- [Prompt]:
Across the records below, how many lines include the word "goblet"? State only the number.

[Start of Attachment]

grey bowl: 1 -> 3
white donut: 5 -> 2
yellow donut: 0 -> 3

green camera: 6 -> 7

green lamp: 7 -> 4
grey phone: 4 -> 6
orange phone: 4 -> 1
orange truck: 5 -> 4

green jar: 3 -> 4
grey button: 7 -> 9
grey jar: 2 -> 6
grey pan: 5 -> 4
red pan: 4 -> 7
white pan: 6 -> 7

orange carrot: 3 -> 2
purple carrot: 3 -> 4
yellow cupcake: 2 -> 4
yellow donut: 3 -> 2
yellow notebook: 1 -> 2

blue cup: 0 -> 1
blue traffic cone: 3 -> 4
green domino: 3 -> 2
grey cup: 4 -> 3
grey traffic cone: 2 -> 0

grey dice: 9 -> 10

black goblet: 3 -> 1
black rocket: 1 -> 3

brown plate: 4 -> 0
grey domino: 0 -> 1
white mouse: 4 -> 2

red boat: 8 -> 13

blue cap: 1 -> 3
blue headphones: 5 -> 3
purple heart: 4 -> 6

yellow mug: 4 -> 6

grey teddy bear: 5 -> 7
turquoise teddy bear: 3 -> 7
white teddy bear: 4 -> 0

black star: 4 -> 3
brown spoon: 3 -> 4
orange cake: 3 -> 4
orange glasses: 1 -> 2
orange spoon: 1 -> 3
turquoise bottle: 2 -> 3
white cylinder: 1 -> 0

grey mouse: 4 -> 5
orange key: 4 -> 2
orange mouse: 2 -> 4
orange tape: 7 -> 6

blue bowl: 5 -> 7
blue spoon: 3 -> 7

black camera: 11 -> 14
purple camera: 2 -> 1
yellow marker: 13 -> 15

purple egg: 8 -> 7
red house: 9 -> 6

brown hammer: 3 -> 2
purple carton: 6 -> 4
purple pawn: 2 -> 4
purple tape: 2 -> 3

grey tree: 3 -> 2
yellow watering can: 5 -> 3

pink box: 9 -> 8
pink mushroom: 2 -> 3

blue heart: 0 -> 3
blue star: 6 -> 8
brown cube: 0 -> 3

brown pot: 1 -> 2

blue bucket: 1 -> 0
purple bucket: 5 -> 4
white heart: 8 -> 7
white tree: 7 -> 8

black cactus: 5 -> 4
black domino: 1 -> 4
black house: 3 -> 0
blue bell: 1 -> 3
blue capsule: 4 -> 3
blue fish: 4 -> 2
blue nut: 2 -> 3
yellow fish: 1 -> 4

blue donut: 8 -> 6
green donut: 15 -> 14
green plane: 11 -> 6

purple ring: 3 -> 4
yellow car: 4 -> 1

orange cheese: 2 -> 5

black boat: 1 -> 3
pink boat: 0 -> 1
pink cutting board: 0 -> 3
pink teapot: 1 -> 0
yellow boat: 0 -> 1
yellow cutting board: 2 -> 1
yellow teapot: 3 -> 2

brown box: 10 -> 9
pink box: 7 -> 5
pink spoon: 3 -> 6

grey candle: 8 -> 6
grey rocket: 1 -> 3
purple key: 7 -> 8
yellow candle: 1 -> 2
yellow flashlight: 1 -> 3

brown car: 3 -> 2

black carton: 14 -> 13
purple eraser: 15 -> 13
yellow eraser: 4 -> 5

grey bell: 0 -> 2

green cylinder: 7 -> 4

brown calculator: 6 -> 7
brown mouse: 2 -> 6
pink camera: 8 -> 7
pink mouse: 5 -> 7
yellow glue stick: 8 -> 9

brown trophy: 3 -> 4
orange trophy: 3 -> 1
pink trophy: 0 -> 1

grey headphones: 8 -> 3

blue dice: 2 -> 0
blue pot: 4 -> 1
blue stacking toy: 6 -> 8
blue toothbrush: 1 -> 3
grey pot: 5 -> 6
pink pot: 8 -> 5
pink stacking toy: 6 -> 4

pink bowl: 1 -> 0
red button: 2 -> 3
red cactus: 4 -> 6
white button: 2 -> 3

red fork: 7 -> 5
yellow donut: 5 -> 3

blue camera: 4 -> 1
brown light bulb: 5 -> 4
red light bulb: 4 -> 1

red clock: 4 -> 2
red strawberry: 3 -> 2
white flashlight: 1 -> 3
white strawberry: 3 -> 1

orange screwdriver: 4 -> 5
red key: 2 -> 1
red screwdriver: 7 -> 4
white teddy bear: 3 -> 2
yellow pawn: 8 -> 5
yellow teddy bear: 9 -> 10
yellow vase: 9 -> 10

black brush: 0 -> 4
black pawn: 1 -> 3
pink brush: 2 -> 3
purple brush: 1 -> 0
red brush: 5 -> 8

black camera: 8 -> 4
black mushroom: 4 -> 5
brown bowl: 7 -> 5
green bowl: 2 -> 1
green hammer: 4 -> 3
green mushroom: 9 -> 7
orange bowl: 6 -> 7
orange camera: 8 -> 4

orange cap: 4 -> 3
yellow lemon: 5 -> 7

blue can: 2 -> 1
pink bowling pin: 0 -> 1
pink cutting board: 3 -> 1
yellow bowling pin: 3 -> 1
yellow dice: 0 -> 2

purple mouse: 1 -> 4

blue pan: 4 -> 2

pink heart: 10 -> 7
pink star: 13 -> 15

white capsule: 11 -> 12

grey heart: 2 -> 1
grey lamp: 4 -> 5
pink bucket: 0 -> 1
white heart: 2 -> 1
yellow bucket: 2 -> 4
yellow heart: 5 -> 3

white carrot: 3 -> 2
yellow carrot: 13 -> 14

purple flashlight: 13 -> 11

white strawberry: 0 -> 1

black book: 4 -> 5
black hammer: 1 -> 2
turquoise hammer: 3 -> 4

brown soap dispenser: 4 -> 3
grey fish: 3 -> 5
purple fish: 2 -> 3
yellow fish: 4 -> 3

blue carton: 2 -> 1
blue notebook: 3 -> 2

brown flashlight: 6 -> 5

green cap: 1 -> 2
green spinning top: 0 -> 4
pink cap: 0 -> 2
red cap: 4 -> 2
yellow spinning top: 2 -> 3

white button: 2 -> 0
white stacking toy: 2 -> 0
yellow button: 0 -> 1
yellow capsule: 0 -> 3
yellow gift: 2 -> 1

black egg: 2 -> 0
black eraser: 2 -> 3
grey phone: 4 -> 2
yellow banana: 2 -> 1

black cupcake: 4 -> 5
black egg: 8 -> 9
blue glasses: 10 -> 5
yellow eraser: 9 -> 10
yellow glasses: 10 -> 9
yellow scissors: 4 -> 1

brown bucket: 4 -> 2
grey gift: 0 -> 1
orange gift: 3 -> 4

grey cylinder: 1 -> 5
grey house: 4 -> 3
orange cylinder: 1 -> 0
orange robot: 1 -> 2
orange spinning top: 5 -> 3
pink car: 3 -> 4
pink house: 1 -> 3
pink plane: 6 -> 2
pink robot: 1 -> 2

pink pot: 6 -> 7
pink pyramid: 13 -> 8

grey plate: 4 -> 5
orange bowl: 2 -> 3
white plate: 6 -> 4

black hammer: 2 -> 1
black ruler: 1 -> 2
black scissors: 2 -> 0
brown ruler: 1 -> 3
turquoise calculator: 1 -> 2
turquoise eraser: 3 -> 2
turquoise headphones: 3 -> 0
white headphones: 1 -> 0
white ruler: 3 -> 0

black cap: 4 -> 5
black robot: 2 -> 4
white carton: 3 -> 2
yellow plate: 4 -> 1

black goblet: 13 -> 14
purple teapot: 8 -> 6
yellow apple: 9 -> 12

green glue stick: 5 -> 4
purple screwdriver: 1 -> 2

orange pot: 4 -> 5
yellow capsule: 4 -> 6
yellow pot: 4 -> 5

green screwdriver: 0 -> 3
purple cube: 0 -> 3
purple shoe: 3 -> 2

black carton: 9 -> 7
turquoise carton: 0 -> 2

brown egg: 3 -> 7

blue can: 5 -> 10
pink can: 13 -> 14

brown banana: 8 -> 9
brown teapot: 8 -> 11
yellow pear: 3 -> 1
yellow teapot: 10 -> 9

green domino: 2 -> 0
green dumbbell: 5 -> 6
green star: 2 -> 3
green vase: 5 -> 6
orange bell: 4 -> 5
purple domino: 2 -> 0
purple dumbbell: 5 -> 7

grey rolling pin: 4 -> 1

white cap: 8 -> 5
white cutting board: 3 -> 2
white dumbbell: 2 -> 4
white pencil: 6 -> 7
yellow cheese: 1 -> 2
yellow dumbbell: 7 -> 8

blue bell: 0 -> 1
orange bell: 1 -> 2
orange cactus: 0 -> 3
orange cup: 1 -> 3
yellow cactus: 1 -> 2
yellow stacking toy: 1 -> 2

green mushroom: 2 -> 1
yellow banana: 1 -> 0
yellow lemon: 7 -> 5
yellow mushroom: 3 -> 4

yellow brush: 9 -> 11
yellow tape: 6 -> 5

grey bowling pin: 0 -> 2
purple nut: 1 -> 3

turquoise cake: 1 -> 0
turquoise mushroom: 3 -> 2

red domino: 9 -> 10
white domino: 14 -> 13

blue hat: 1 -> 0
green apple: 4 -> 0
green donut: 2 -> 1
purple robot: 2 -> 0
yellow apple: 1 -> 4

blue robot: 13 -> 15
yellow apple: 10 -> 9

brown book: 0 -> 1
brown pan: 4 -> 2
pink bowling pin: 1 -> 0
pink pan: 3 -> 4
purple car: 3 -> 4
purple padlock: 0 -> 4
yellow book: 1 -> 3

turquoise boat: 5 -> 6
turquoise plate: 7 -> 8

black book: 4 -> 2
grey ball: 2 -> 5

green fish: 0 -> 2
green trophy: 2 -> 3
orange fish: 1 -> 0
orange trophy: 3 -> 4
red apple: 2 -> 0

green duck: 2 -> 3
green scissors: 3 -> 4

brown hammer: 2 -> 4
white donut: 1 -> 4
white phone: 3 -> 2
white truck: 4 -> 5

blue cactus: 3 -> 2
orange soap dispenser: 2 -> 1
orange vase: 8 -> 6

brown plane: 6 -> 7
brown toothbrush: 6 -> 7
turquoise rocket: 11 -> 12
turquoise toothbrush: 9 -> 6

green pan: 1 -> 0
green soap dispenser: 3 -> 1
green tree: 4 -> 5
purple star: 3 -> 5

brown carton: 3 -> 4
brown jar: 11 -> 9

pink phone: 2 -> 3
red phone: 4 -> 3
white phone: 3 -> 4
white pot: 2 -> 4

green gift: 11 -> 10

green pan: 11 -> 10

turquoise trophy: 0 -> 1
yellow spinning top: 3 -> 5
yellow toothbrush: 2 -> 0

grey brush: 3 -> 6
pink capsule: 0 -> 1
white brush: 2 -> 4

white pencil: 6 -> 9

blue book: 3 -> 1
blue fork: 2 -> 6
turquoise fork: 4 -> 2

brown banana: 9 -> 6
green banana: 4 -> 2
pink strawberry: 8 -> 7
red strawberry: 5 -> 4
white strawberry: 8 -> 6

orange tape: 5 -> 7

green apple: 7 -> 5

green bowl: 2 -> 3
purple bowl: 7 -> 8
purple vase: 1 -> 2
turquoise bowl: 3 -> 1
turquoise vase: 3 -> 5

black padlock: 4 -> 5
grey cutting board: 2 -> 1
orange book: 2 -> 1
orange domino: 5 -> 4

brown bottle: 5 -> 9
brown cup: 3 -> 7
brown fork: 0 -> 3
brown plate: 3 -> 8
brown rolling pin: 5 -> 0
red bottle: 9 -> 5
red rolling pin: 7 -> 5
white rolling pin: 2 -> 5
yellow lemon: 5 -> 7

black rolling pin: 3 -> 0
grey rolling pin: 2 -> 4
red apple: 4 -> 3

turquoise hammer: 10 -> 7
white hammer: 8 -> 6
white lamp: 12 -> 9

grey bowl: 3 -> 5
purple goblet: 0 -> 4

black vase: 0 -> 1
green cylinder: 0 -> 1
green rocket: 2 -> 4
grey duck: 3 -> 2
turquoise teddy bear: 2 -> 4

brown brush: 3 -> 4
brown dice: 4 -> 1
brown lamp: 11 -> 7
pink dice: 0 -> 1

[End of Attachment]

- [Completed exercise]:
3